## WORK REQUEST
Please return the listing below word for word, minus its pictures.

## DATA
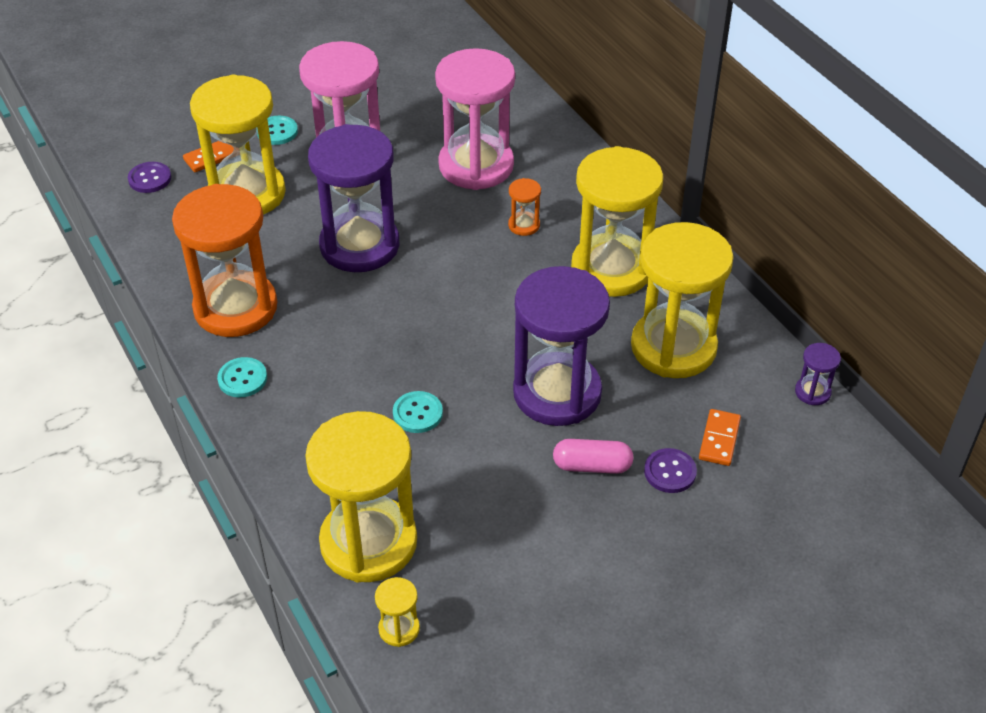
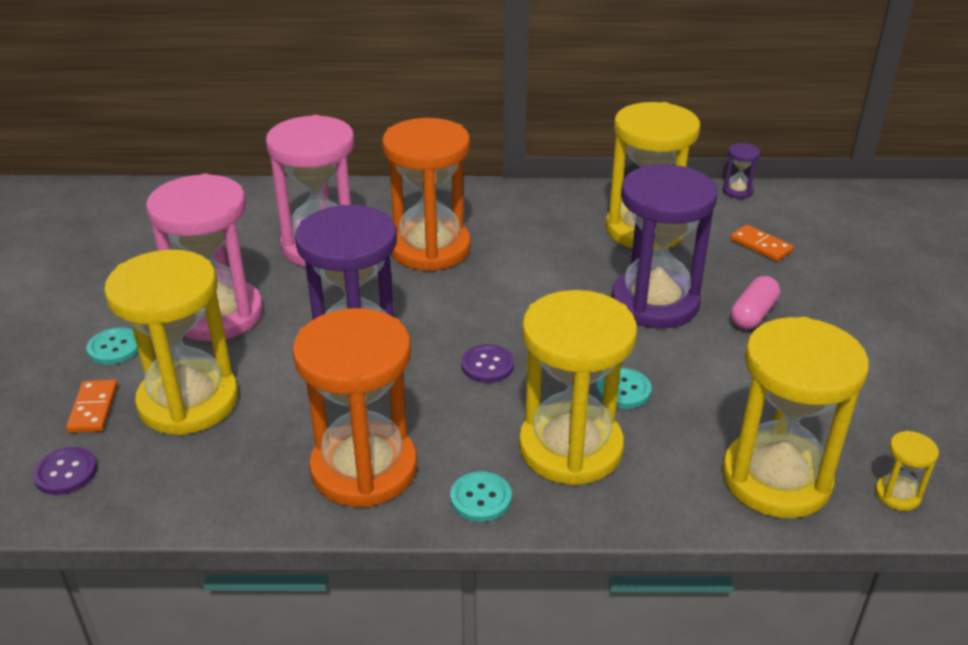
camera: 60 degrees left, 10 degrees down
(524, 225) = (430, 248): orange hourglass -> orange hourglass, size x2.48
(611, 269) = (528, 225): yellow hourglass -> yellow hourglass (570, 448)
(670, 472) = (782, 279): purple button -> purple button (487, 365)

## SOLUTION TO THE EXERCISE
camera: 60 degrees left, 10 degrees down
(524, 225) = (430, 248): orange hourglass -> orange hourglass, size x2.48
(611, 269) = (528, 225): yellow hourglass -> yellow hourglass (570, 448)
(670, 472) = (782, 279): purple button -> purple button (487, 365)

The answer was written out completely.